Exercise aim — Beneath this instruction is a listing; print exactly the lines in it starting at the line that contains "- new: pinceau [violet] <313, 251>" and going through the line that contains "- repainted: pinceau".
◆ ◆ ◆ ◆
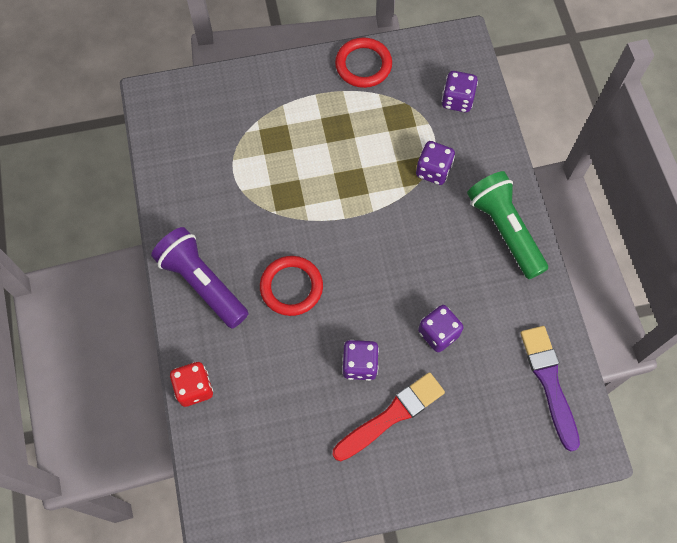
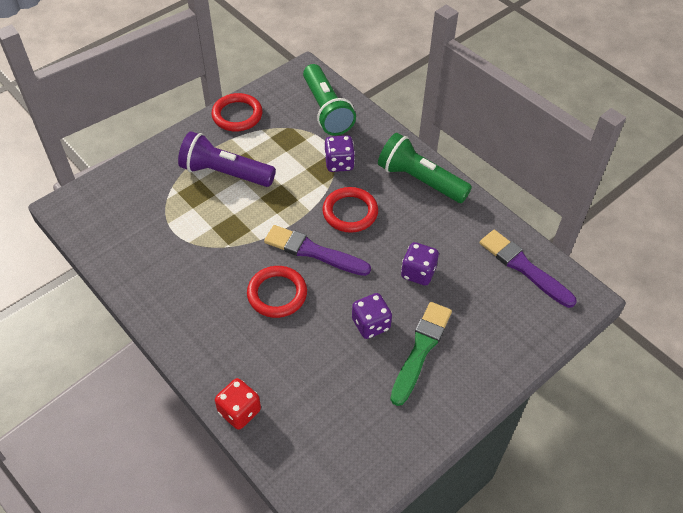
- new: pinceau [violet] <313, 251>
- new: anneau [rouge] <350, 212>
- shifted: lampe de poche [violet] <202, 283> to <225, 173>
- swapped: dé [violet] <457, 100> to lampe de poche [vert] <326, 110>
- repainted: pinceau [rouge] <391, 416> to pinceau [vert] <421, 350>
◆ ◆ ◆ ◆
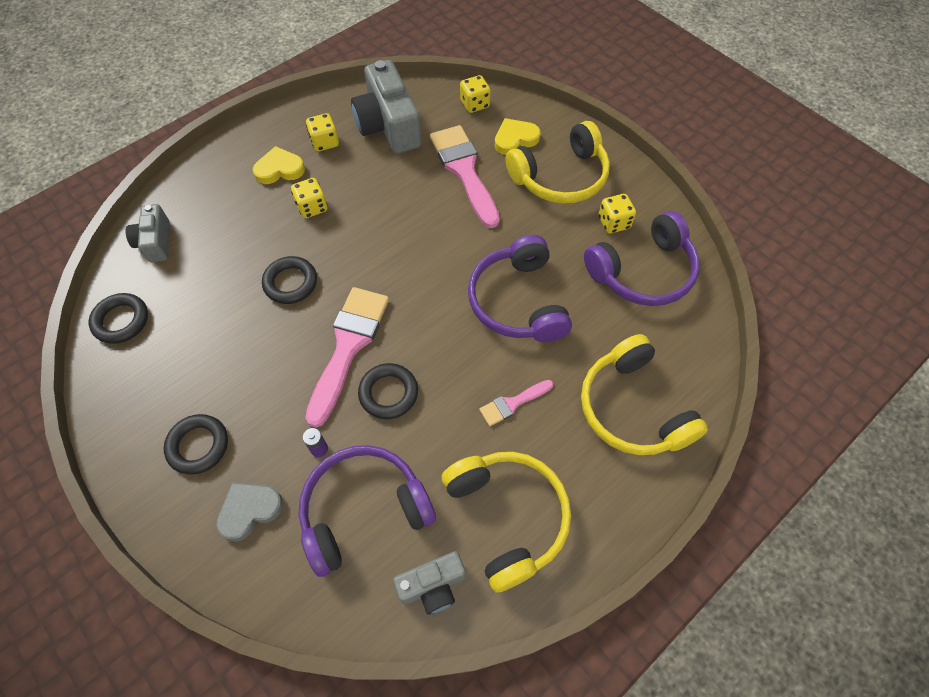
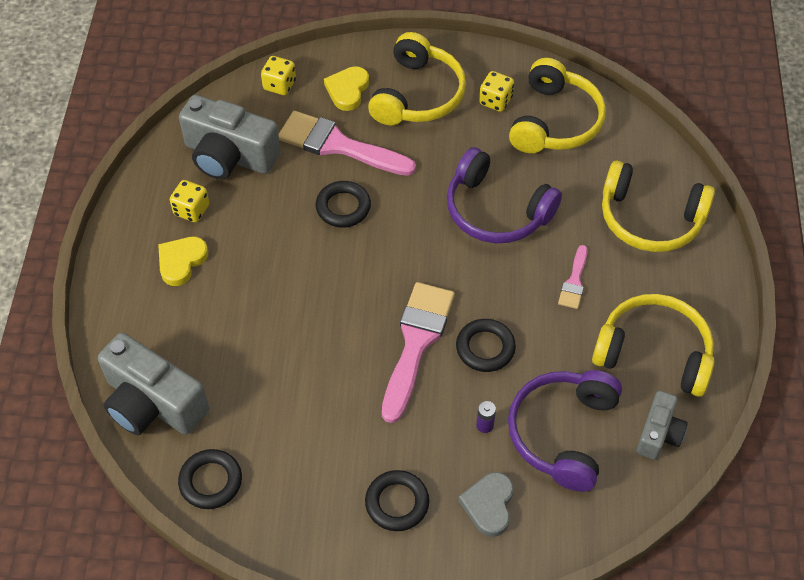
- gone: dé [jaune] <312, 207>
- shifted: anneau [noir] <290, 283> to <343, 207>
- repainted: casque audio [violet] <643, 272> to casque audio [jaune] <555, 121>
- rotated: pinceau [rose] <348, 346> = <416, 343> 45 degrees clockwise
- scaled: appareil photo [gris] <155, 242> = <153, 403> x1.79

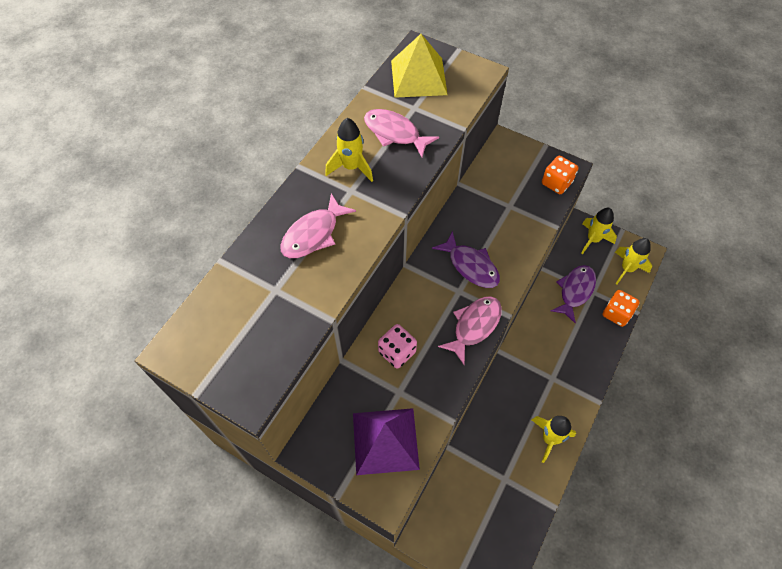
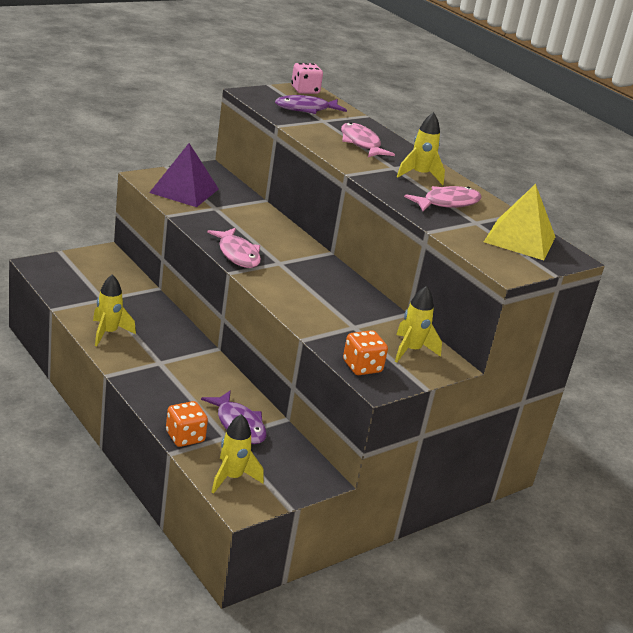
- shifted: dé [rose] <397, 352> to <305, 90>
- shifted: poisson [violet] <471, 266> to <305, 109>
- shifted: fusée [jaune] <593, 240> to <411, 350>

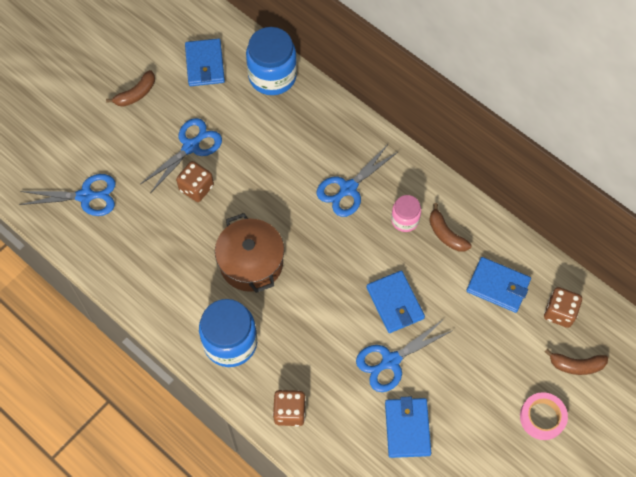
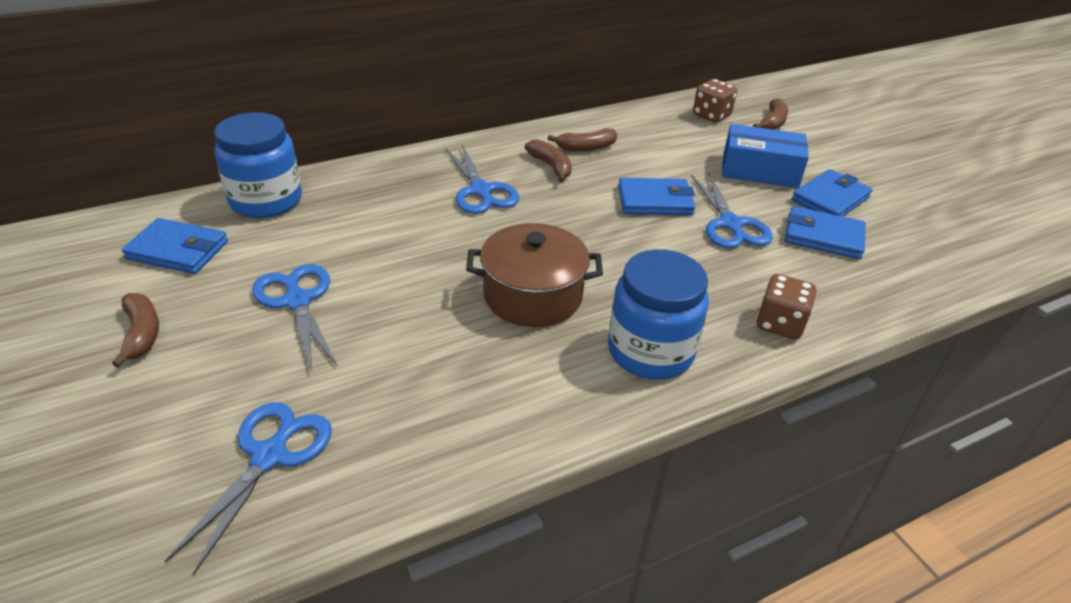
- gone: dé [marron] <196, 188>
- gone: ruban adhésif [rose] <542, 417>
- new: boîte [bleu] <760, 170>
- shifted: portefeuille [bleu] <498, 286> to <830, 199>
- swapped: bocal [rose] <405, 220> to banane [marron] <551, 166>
◆ ◆ ◆ ◆
Result of this exercise —
- new: pinceau [violet] <313, 251>
- new: anneau [rouge] <350, 212>
- shifted: lampe de poche [violet] <202, 283> to <225, 173>
- swapped: dé [violet] <457, 100> to lampe de poche [vert] <326, 110>
- repainted: pinceau [rouge] <391, 416> to pinceau [vert] <421, 350>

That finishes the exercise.